_EXERCISE AIM_
Below are the entries; tally the lines holding the string "signals" and give only that figure.

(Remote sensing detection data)
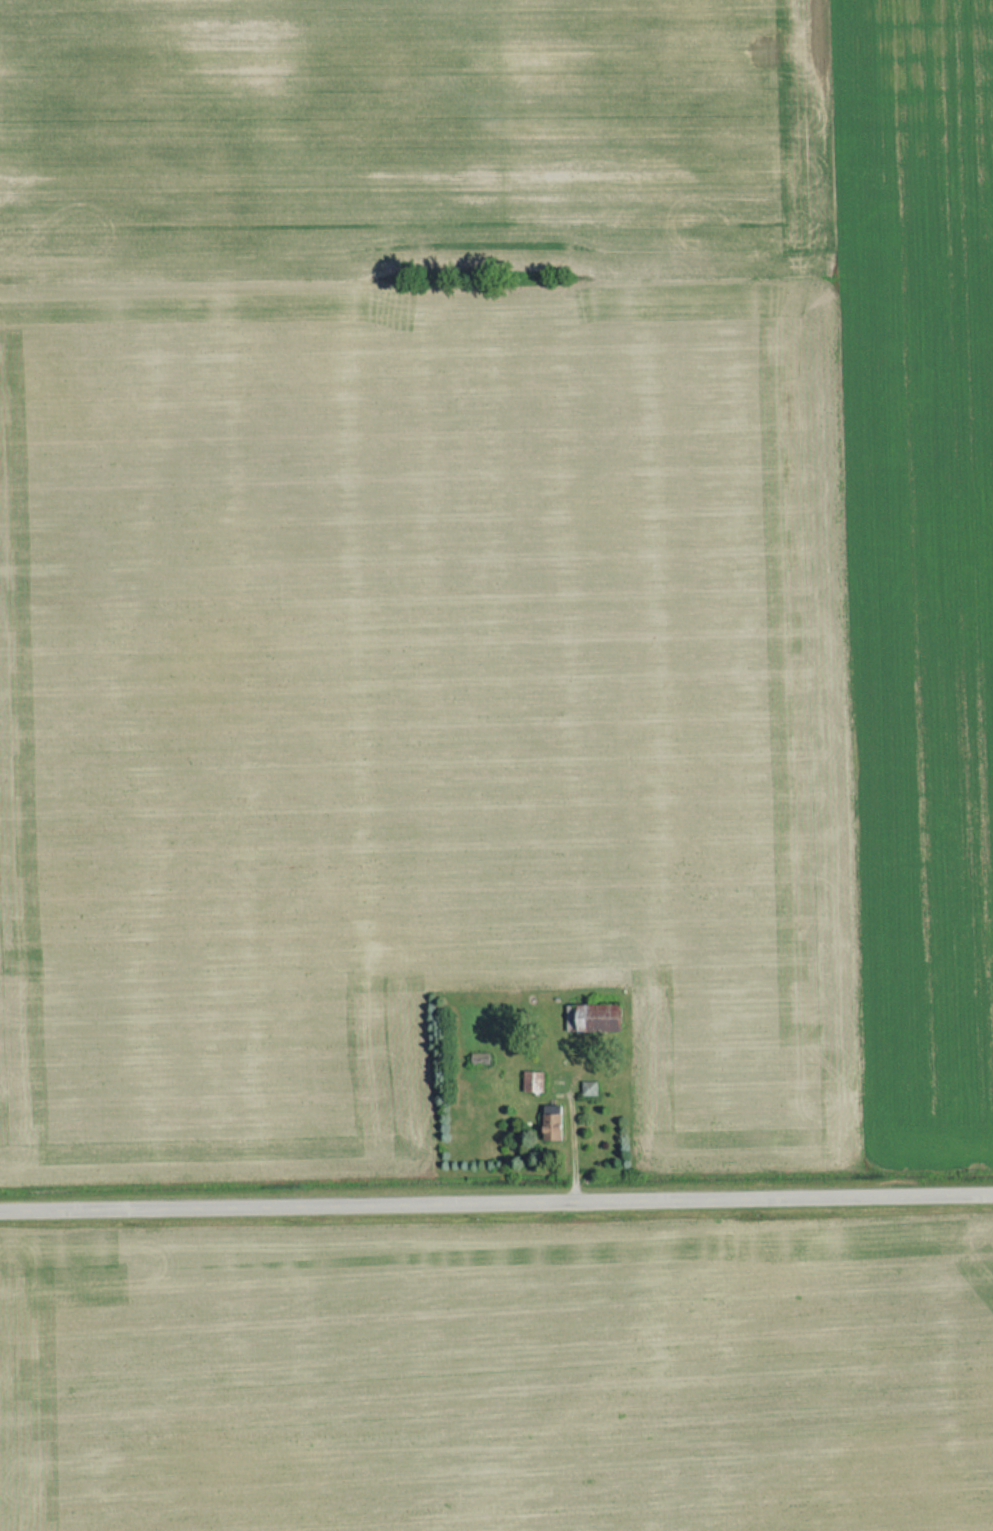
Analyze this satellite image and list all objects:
crop: (399, 127)
crop: (916, 564)
crop: (416, 713)
road: (496, 1198)
crop: (499, 1378)

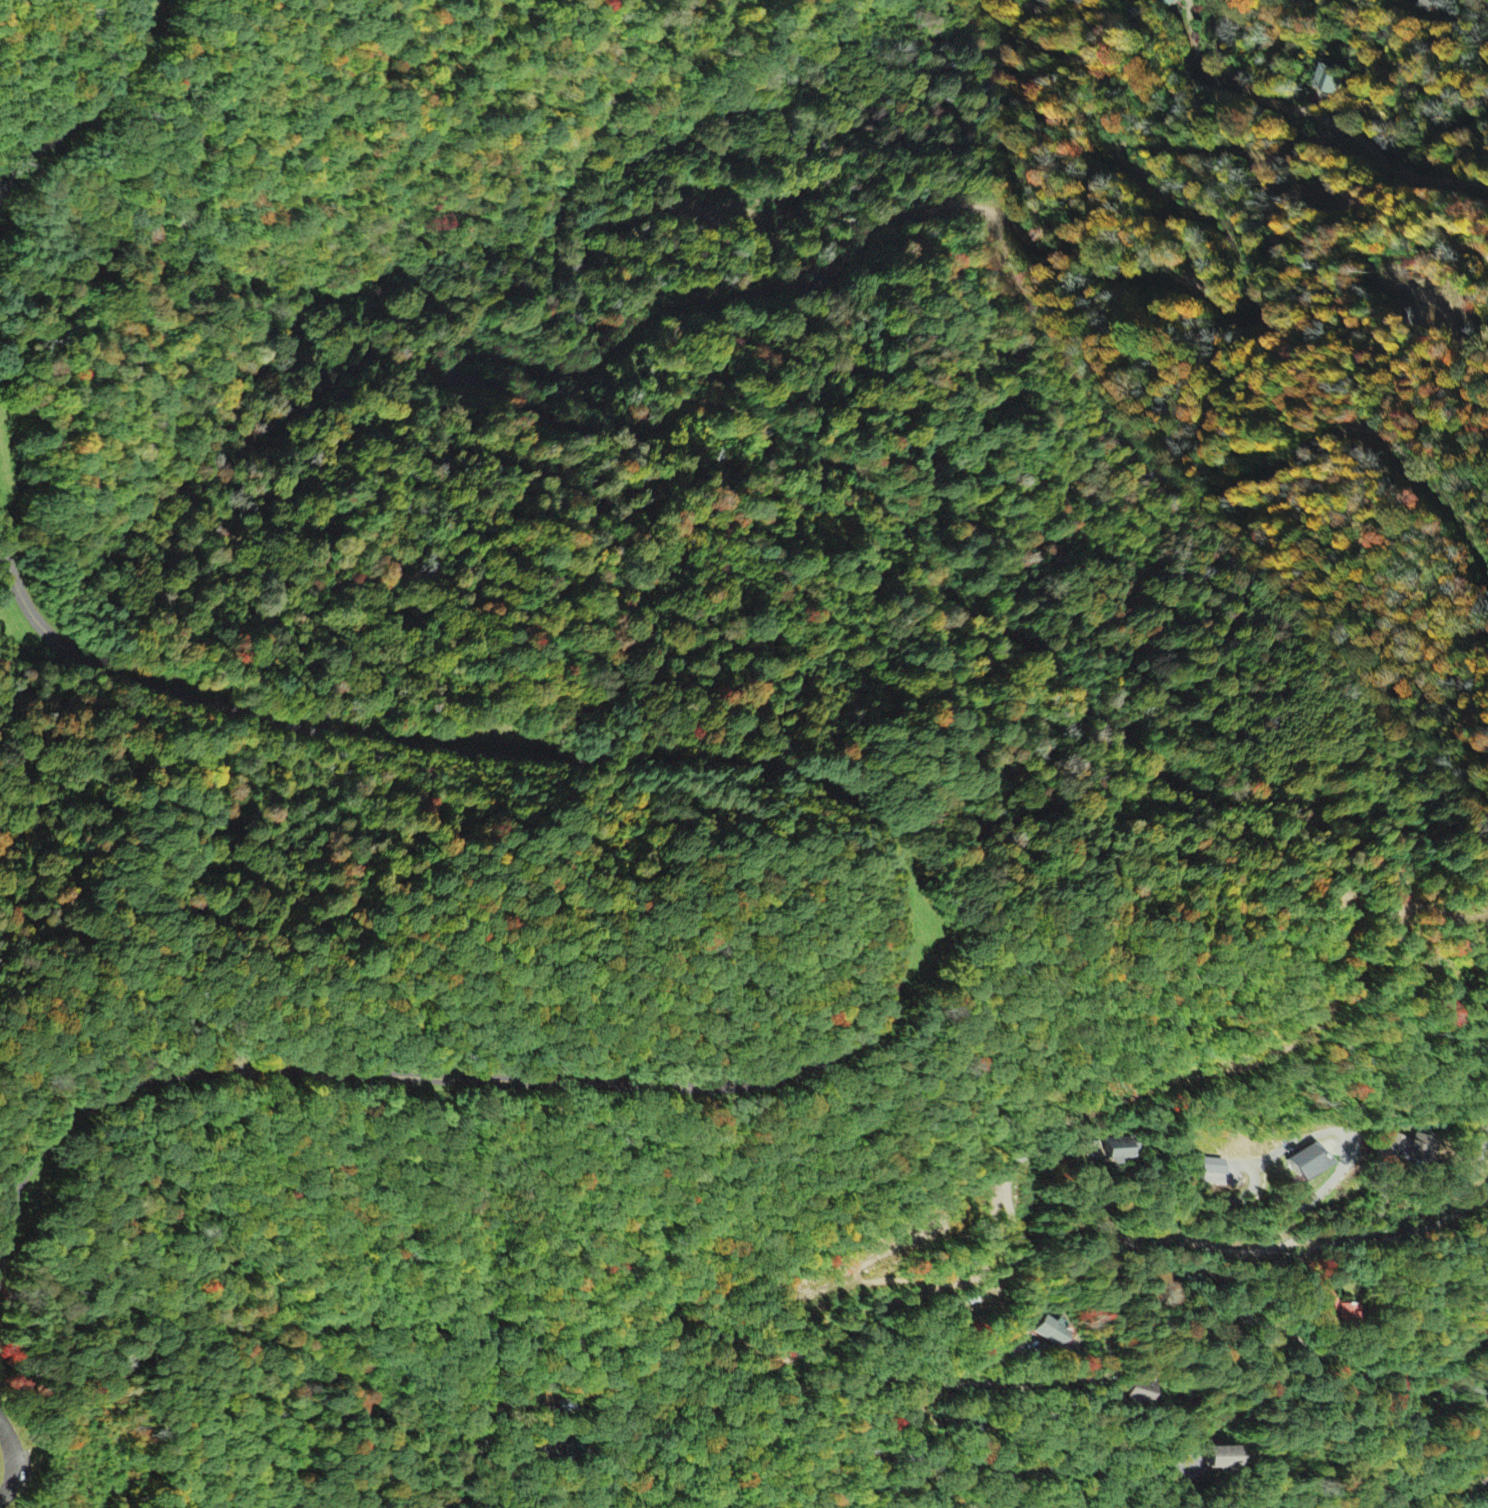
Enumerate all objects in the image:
building: (1173, 3)
road: (90, 107)
road: (1321, 118)
road: (908, 938)
building: (1409, 1148)
building: (1117, 1151)
building: (1305, 1163)
building: (1212, 1167)
road: (1189, 1218)
road: (992, 1236)
building: (1048, 1332)
road: (1299, 1343)
road: (800, 1359)
building: (1135, 1392)
building: (1207, 1458)
road: (15, 1460)
road: (26, 1460)
road: (5, 1461)
parking lot: (12, 1463)

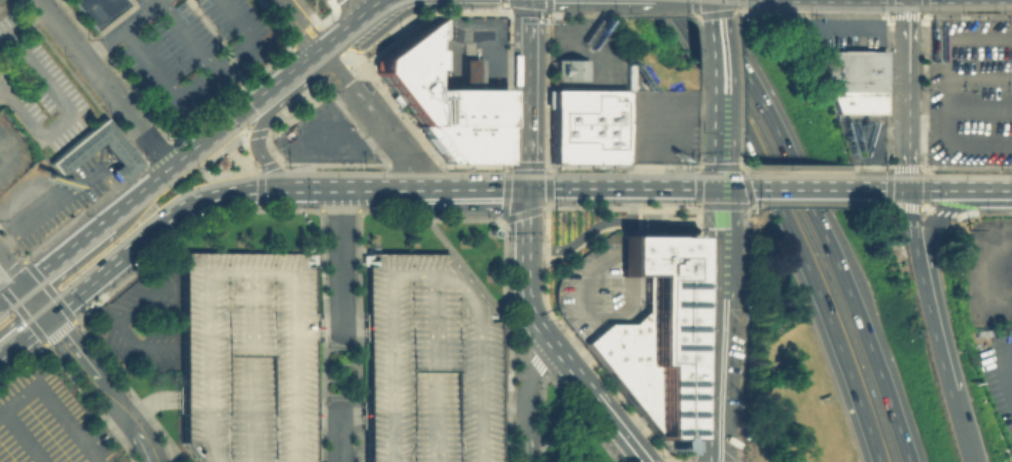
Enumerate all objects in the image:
railway: (721, 0)
road: (341, 4)
road: (356, 8)
road: (373, 8)
railway: (870, 8)
building: (97, 10)
road: (285, 10)
road: (307, 11)
road: (325, 16)
road: (119, 28)
road: (314, 29)
parking lot: (837, 33)
road: (184, 34)
road: (302, 34)
road: (338, 35)
road: (944, 38)
road: (300, 39)
road: (485, 47)
parking lot: (189, 52)
road: (713, 57)
building: (569, 70)
road: (295, 71)
road: (196, 80)
building: (849, 81)
road: (104, 84)
parking lot: (35, 87)
parking lot: (969, 91)
road: (231, 93)
road: (528, 93)
road: (909, 94)
building: (443, 102)
road: (253, 104)
road: (978, 108)
road: (265, 109)
road: (370, 116)
road: (644, 118)
road: (319, 119)
road: (234, 125)
building: (585, 126)
road: (252, 132)
parking lot: (322, 137)
parking lot: (859, 138)
road: (209, 139)
railway: (239, 139)
road: (960, 146)
building: (72, 151)
road: (713, 151)
road: (157, 152)
parking lot: (14, 154)
railway: (200, 157)
road: (264, 161)
railway: (247, 162)
road: (230, 166)
road: (262, 167)
railway: (344, 175)
railway: (799, 176)
road: (259, 177)
railway: (932, 177)
road: (113, 185)
traffic signals: (285, 186)
road: (310, 186)
road: (620, 186)
traffic signals: (526, 187)
traffic signals: (715, 188)
road: (732, 188)
road: (803, 188)
road: (146, 189)
road: (467, 189)
traffic signals: (909, 189)
road: (916, 189)
road: (993, 190)
parking lot: (68, 197)
road: (48, 209)
road: (630, 210)
road: (83, 211)
road: (673, 218)
road: (789, 225)
road: (821, 225)
road: (931, 225)
road: (912, 234)
road: (578, 239)
road: (715, 242)
road: (125, 249)
road: (625, 250)
road: (630, 253)
road: (63, 254)
road: (339, 258)
road: (11, 269)
road: (245, 274)
road: (421, 274)
road: (10, 275)
traffic signals: (22, 288)
building: (597, 289)
parking lot: (597, 289)
road: (11, 297)
road: (33, 302)
road: (527, 302)
parking lot: (991, 306)
road: (996, 311)
road: (583, 313)
traffic signals: (45, 316)
parking lot: (146, 319)
road: (117, 320)
road: (338, 330)
road: (328, 334)
road: (934, 334)
road: (22, 335)
building: (653, 336)
building: (246, 355)
parking lot: (246, 355)
building: (426, 361)
parking lot: (426, 361)
road: (246, 368)
road: (432, 368)
road: (1001, 369)
road: (356, 370)
road: (714, 379)
road: (101, 387)
road: (527, 387)
road: (160, 398)
road: (52, 404)
road: (330, 409)
road: (338, 413)
parking lot: (46, 422)
road: (100, 425)
road: (961, 425)
road: (620, 429)
road: (24, 436)
road: (339, 437)
road: (526, 449)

_RESPONSE AREA_
6